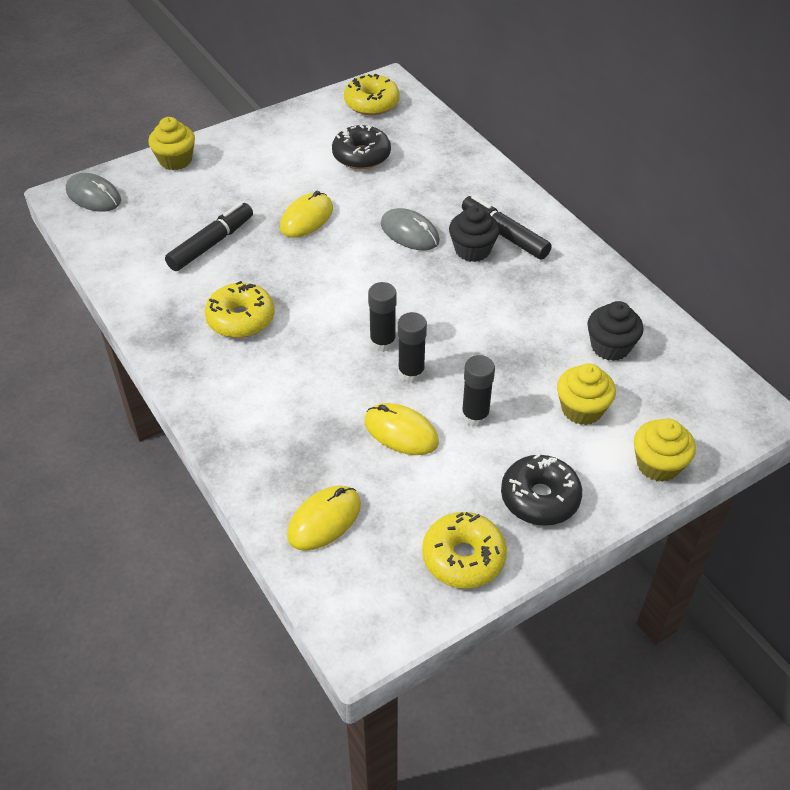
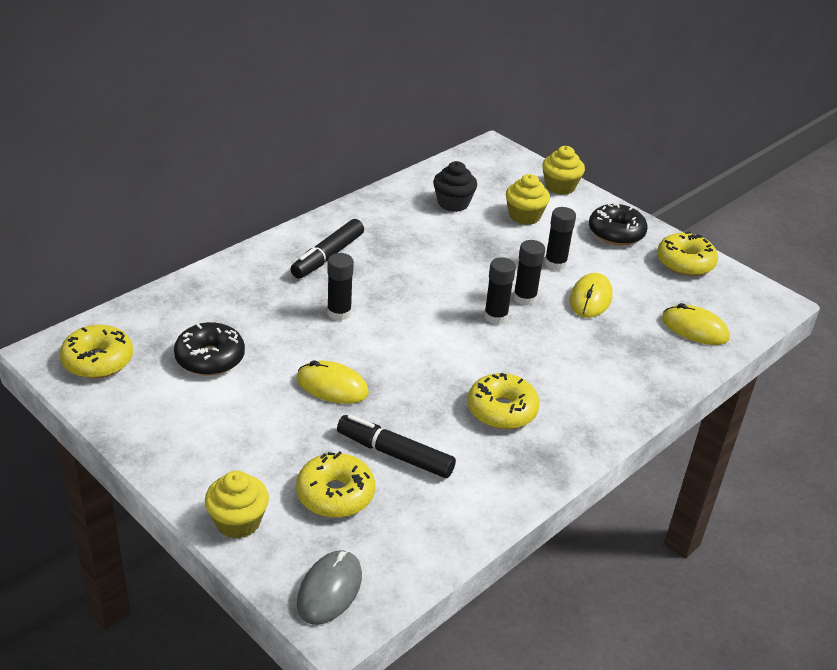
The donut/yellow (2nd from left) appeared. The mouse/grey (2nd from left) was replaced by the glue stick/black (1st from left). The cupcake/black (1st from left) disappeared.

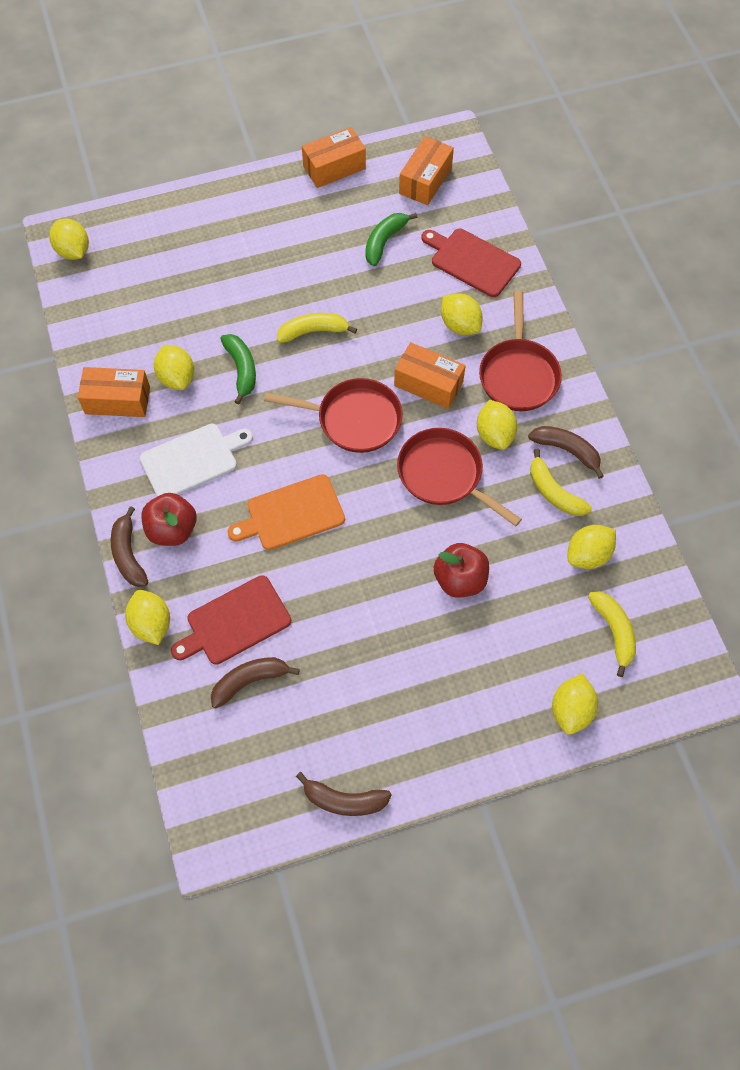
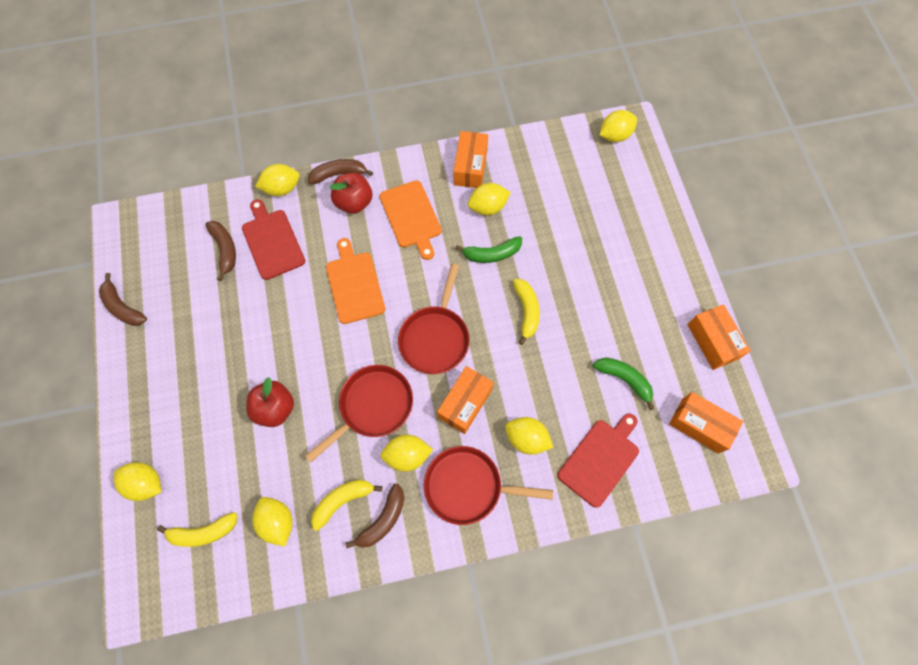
The banana/brown (3rd from left in the first image) turned 60 degrees counterclockwise. The cutting board/white became the cutting board/orange (2nd from left). The lemon/yellow (4th from left in the first image) turned 60 degrees clockwise.

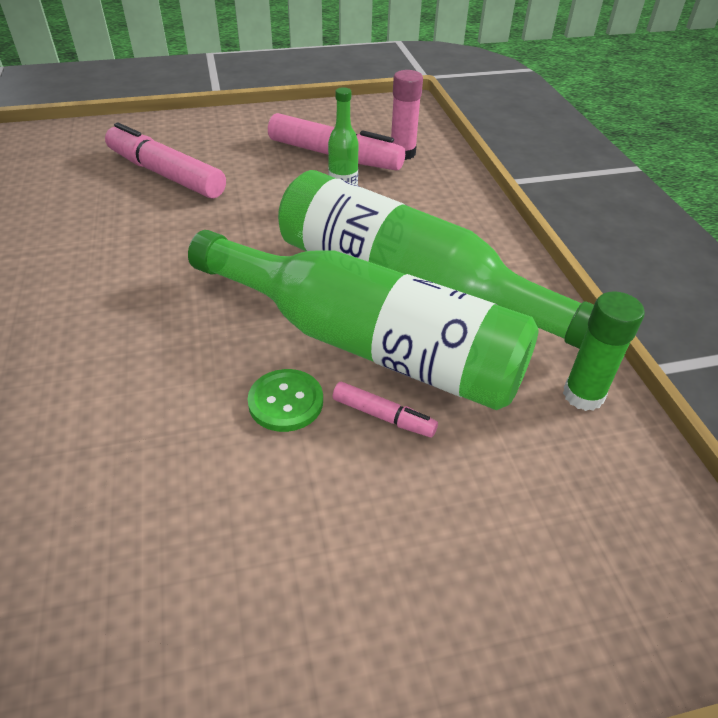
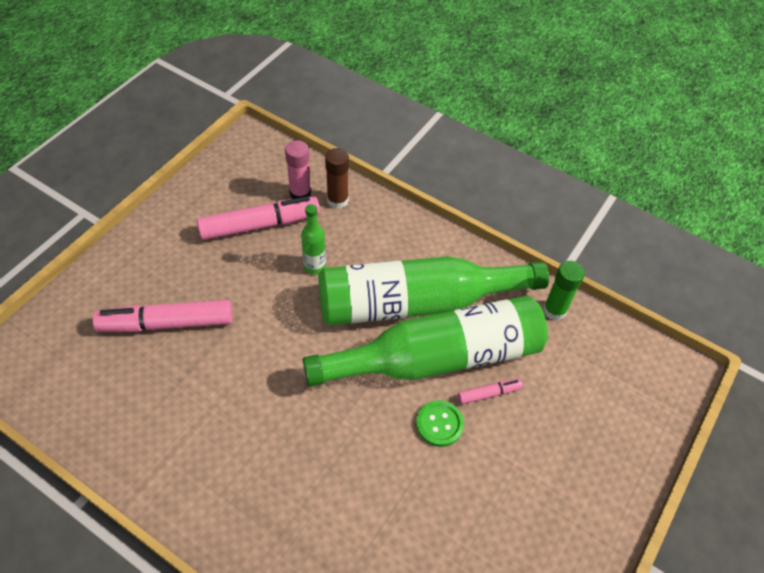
The glue stick/brown appeared.

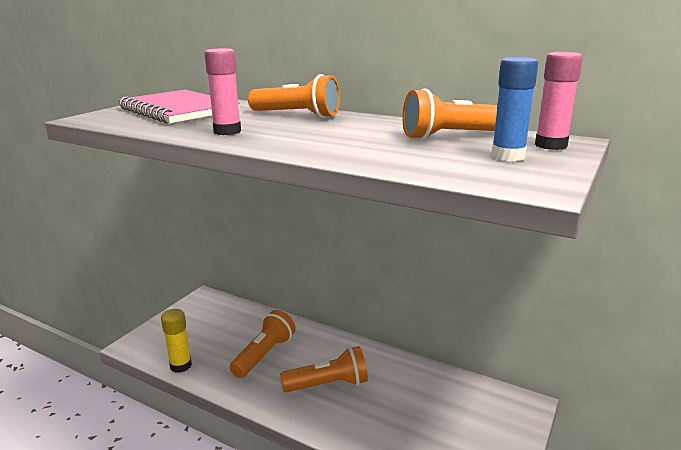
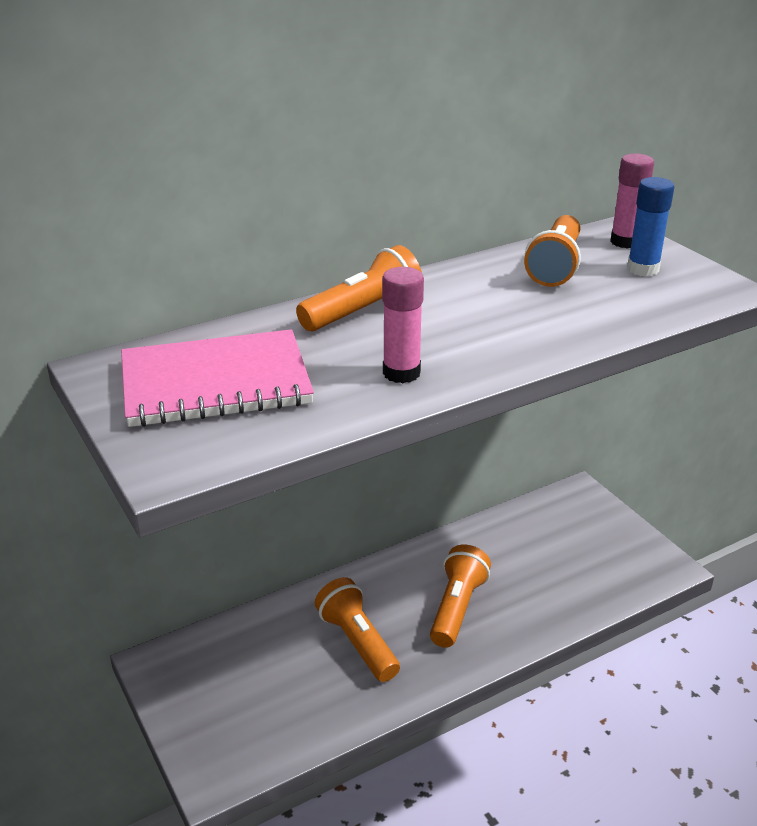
The glue stick/yellow disappeared.

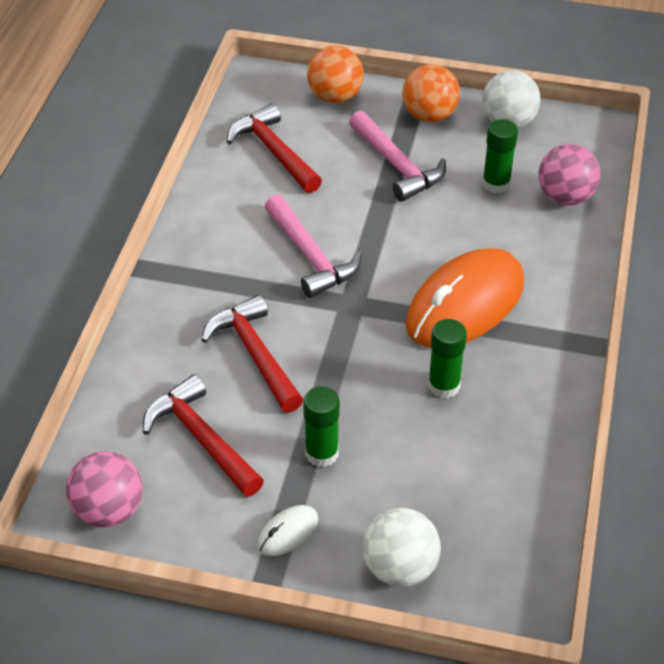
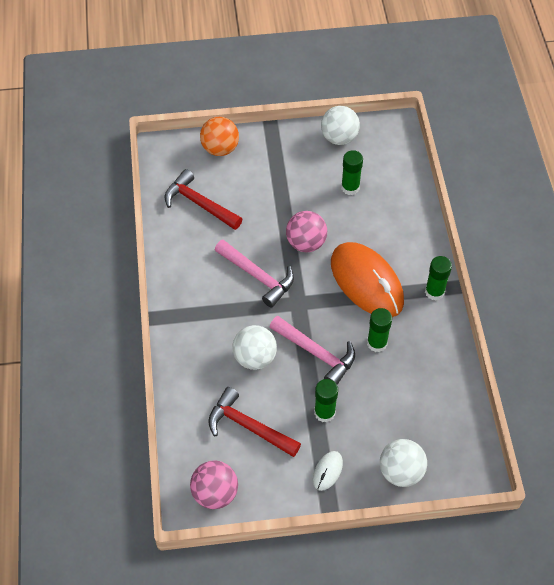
The hammer/red (2nd from left) was replaced by the ball/white (1st from left). The hammer/pink (2nd from left) moved. The ball/pink (2nd from left) moved. The mouse/orange turned 60 degrees counterclockwise. The glue stick/green (4th from left) appeared. The ball/orange (2nd from left) disappeared.

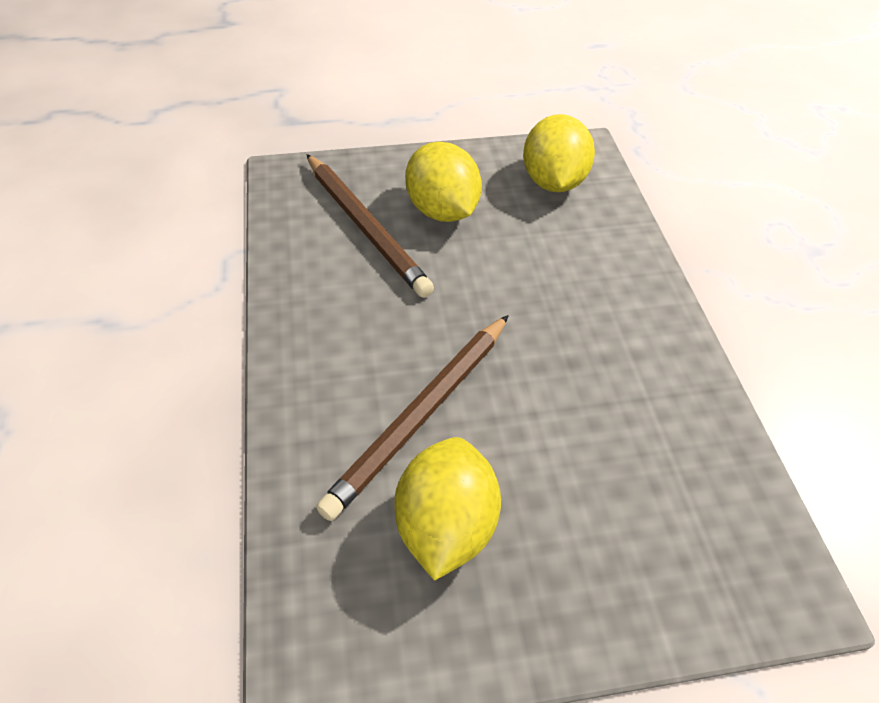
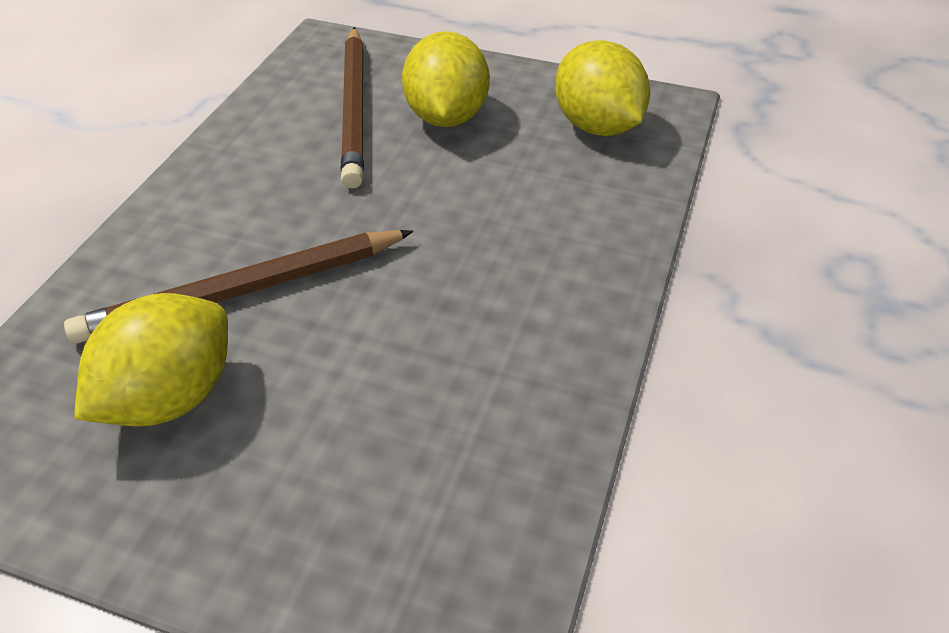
The lemon/yellow (3rd from left) turned 60 degrees counterclockwise.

○ ○ ○

Retype each record exactly as it appears above and drop the images.

The donut/yellow (2nd from left) appeared. The mouse/grey (2nd from left) was replaced by the glue stick/black (1st from left). The cupcake/black (1st from left) disappeared.

The banana/brown (3rd from left in the first image) turned 60 degrees counterclockwise. The cutting board/white became the cutting board/orange (2nd from left). The lemon/yellow (4th from left in the first image) turned 60 degrees clockwise.

The glue stick/brown appeared.

The glue stick/yellow disappeared.

The hammer/red (2nd from left) was replaced by the ball/white (1st from left). The hammer/pink (2nd from left) moved. The ball/pink (2nd from left) moved. The mouse/orange turned 60 degrees counterclockwise. The glue stick/green (4th from left) appeared. The ball/orange (2nd from left) disappeared.

The lemon/yellow (3rd from left) turned 60 degrees counterclockwise.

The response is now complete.